»»

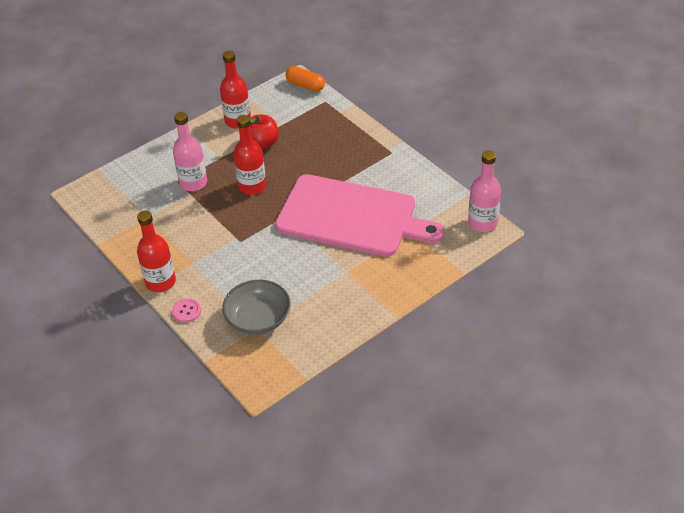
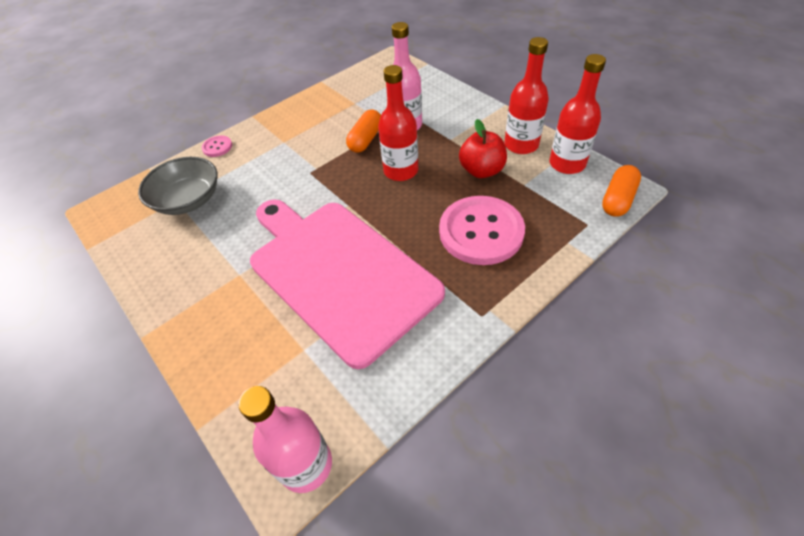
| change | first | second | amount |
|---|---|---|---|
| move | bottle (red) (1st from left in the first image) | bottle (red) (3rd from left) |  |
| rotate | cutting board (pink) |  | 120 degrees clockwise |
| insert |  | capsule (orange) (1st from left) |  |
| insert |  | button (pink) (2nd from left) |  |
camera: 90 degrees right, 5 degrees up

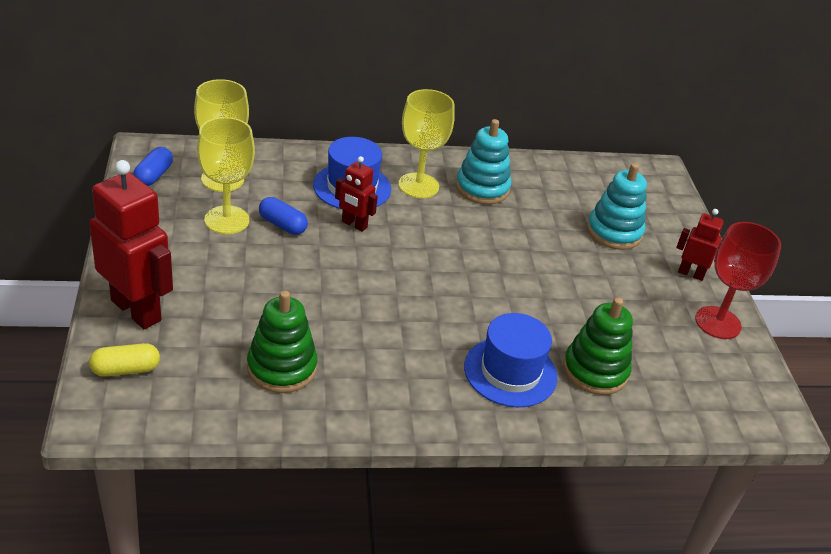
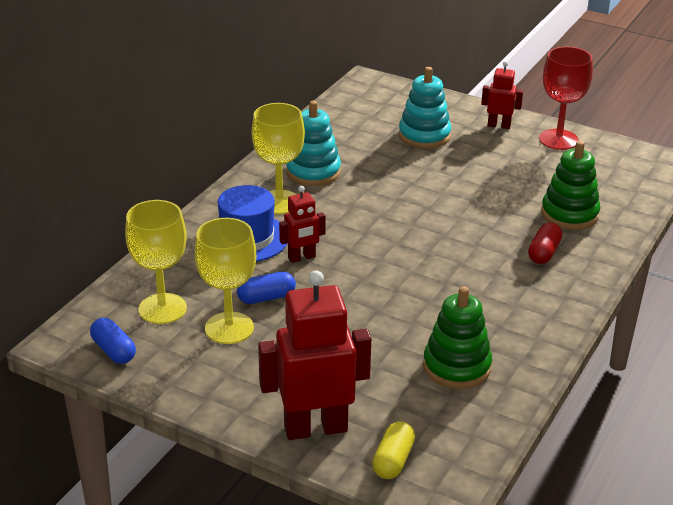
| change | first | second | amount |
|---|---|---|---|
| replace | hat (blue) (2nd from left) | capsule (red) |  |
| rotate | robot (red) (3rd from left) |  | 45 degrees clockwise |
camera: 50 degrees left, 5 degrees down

««

### WHAT IS EXPECTED:
Reproduce the lines of the entries above exactly, but only from the line containing "45 degrees clockwise |" through the final line.

### ANSWER TO THE EXERCISE:
| rotate | robot (red) (3rd from left) |  | 45 degrees clockwise |
camera: 50 degrees left, 5 degrees down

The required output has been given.